**Prompt**.
Exact copy, no pictures: return all the data below as written.

**Entries shown**.
━━━

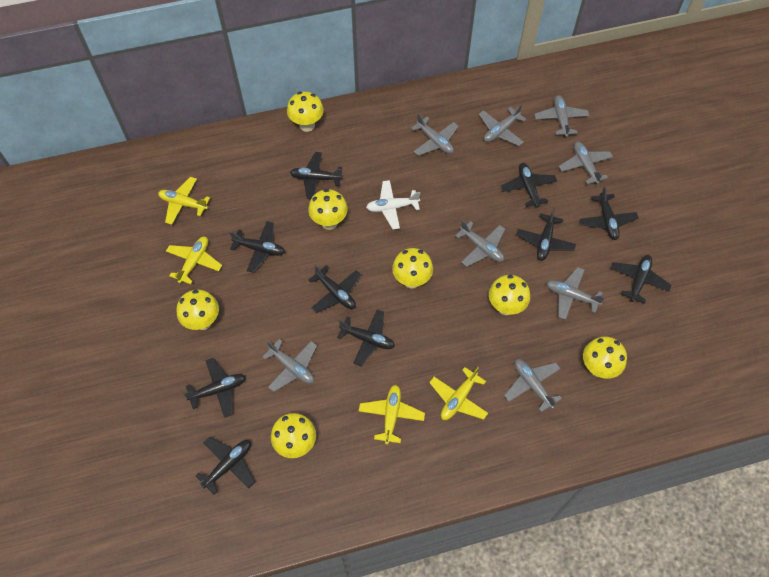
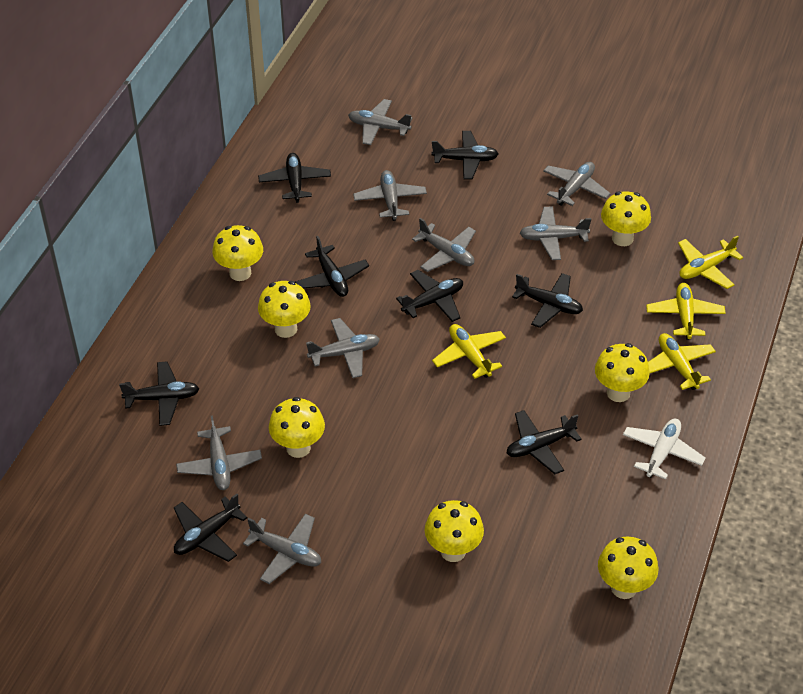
black plane: [183,358,246,418] [196,437,255,494] [230,221,285,273] [290,152,343,199] [309,264,361,313] [337,310,395,366] [501,163,557,207] [516,208,576,261] [580,186,638,240] [611,255,671,304] = 10 -> [119,361,199,426] [174,494,248,562] [258,153,331,203] [295,236,369,297] [396,270,463,322] [431,131,498,179] [507,410,582,474] [512,273,583,328] = 8

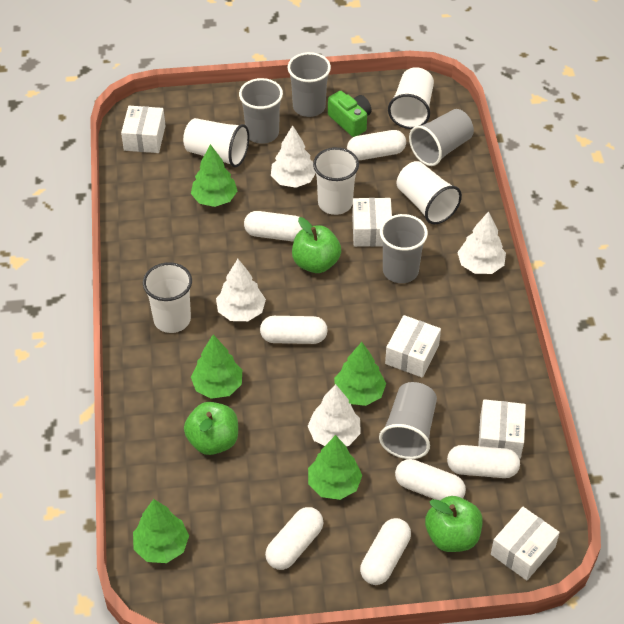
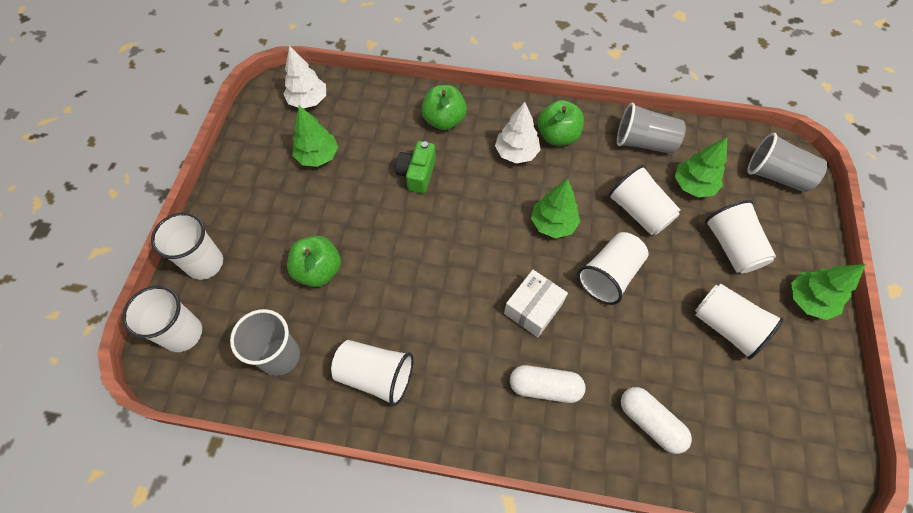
green tree: [133,499,189,563] [191,144,237,207] [191,335,242,399] [308,435,362,500] [334,342,386,406] = 5 -> [292,106,338,167] [531,179,580,238] [675,137,727,198] [791,264,866,320] = 4
grey cup: [239,78,283,144] [288,52,331,117] [379,382,437,459] [380,214,428,283] [409,109,474,166] = 5 -> [230,309,300,376] [617,103,686,154] [747,133,827,192] = 3
white box: [121,106,165,153] [352,198,392,247] [385,315,441,378] [478,399,526,459] [491,507,560,580] = 5 -> [504,270,568,337] = 1
white capsule: [244,211,303,241] [260,316,328,344] [265,507,324,570] [347,130,406,160] [360,518,411,585] [395,459,466,500] [447,445,520,478] = 7 -> [510,365,586,403] [621,387,692,454] = 2
white cup: [143,262,192,333] [183,118,249,168] [313,147,359,215] [388,67,434,129] [397,161,462,225] = 5 -> [122,285,202,352] [151,212,223,280] [331,340,414,406] [577,232,649,305] [608,165,680,235] [695,284,784,360] [705,200,776,274] = 7
white tree: [216,259,266,321] [271,125,316,188] [308,384,361,446] [457,211,506,274] = 4 -> [283,46,326,108] [495,102,541,164] = 2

━━━

**Written solution**.
black plane: [183,358,246,418] [196,437,255,494] [230,221,285,273] [290,152,343,199] [309,264,361,313] [337,310,395,366] [501,163,557,207] [516,208,576,261] [580,186,638,240] [611,255,671,304] = 10 -> [119,361,199,426] [174,494,248,562] [258,153,331,203] [295,236,369,297] [396,270,463,322] [431,131,498,179] [507,410,582,474] [512,273,583,328] = 8

green tree: [133,499,189,563] [191,144,237,207] [191,335,242,399] [308,435,362,500] [334,342,386,406] = 5 -> [292,106,338,167] [531,179,580,238] [675,137,727,198] [791,264,866,320] = 4
grey cup: [239,78,283,144] [288,52,331,117] [379,382,437,459] [380,214,428,283] [409,109,474,166] = 5 -> [230,309,300,376] [617,103,686,154] [747,133,827,192] = 3
white box: [121,106,165,153] [352,198,392,247] [385,315,441,378] [478,399,526,459] [491,507,560,580] = 5 -> [504,270,568,337] = 1
white capsule: [244,211,303,241] [260,316,328,344] [265,507,324,570] [347,130,406,160] [360,518,411,585] [395,459,466,500] [447,445,520,478] = 7 -> [510,365,586,403] [621,387,692,454] = 2
white cup: [143,262,192,333] [183,118,249,168] [313,147,359,215] [388,67,434,129] [397,161,462,225] = 5 -> [122,285,202,352] [151,212,223,280] [331,340,414,406] [577,232,649,305] [608,165,680,235] [695,284,784,360] [705,200,776,274] = 7
white tree: [216,259,266,321] [271,125,316,188] [308,384,361,446] [457,211,506,274] = 4 -> [283,46,326,108] [495,102,541,164] = 2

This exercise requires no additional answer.